Before-and-after object listings:
________________________________________
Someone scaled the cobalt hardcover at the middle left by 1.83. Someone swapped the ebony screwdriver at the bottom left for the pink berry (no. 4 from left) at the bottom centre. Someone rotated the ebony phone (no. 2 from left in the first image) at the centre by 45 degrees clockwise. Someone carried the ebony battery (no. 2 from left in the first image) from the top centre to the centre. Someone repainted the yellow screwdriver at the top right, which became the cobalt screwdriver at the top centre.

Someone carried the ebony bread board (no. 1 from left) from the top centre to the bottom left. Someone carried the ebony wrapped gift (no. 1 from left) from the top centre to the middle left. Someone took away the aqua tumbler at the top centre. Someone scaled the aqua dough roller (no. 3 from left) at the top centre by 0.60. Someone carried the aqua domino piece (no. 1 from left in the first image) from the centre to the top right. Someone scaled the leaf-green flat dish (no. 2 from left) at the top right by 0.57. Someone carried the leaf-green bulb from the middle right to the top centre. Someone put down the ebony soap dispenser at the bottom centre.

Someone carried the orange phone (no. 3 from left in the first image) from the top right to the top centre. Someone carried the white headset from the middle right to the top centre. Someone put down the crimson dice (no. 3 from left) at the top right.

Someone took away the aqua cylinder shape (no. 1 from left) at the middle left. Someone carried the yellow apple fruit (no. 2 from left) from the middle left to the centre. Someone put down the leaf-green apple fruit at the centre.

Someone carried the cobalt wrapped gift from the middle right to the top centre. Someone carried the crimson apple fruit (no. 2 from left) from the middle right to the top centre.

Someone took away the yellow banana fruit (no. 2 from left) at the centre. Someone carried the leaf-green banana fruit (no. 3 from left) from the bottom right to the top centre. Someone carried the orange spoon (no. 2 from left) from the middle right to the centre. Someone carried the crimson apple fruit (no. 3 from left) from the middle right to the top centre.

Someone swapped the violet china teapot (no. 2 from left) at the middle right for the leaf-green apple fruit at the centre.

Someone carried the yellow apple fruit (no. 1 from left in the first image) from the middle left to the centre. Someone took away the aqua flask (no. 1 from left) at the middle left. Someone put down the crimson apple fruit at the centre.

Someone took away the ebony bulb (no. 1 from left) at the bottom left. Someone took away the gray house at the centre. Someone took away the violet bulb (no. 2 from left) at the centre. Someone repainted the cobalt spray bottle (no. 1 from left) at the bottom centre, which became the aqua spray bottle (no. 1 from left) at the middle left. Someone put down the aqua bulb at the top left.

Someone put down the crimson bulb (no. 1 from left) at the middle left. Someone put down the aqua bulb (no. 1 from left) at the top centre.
________________________________________
- [Task requirements]: Reproduce each entry exactly, leaving out nothing.

- [Exercise result]:
Someone scaled the cobalt hardcover at the middle left by 1.83. Someone swapped the ebony screwdriver at the bottom left for the pink berry (no. 4 from left) at the bottom centre. Someone rotated the ebony phone (no. 2 from left in the first image) at the centre by 45 degrees clockwise. Someone carried the ebony battery (no. 2 from left in the first image) from the top centre to the centre. Someone repainted the yellow screwdriver at the top right, which became the cobalt screwdriver at the top centre.

Someone carried the ebony bread board (no. 1 from left) from the top centre to the bottom left. Someone carried the ebony wrapped gift (no. 1 from left) from the top centre to the middle left. Someone took away the aqua tumbler at the top centre. Someone scaled the aqua dough roller (no. 3 from left) at the top centre by 0.60. Someone carried the aqua domino piece (no. 1 from left in the first image) from the centre to the top right. Someone scaled the leaf-green flat dish (no. 2 from left) at the top right by 0.57. Someone carried the leaf-green bulb from the middle right to the top centre. Someone put down the ebony soap dispenser at the bottom centre.

Someone carried the orange phone (no. 3 from left in the first image) from the top right to the top centre. Someone carried the white headset from the middle right to the top centre. Someone put down the crimson dice (no. 3 from left) at the top right.

Someone took away the aqua cylinder shape (no. 1 from left) at the middle left. Someone carried the yellow apple fruit (no. 2 from left) from the middle left to the centre. Someone put down the leaf-green apple fruit at the centre.

Someone carried the cobalt wrapped gift from the middle right to the top centre. Someone carried the crimson apple fruit (no. 2 from left) from the middle right to the top centre.

Someone took away the yellow banana fruit (no. 2 from left) at the centre. Someone carried the leaf-green banana fruit (no. 3 from left) from the bottom right to the top centre. Someone carried the orange spoon (no. 2 from left) from the middle right to the centre. Someone carried the crimson apple fruit (no. 3 from left) from the middle right to the top centre.

Someone swapped the violet china teapot (no. 2 from left) at the middle right for the leaf-green apple fruit at the centre.

Someone carried the yellow apple fruit (no. 1 from left in the first image) from the middle left to the centre. Someone took away the aqua flask (no. 1 from left) at the middle left. Someone put down the crimson apple fruit at the centre.

Someone took away the ebony bulb (no. 1 from left) at the bottom left. Someone took away the gray house at the centre. Someone took away the violet bulb (no. 2 from left) at the centre. Someone repainted the cobalt spray bottle (no. 1 from left) at the bottom centre, which became the aqua spray bottle (no. 1 from left) at the middle left. Someone put down the aqua bulb at the top left.

Someone put down the crimson bulb (no. 1 from left) at the middle left. Someone put down the aqua bulb (no. 1 from left) at the top centre.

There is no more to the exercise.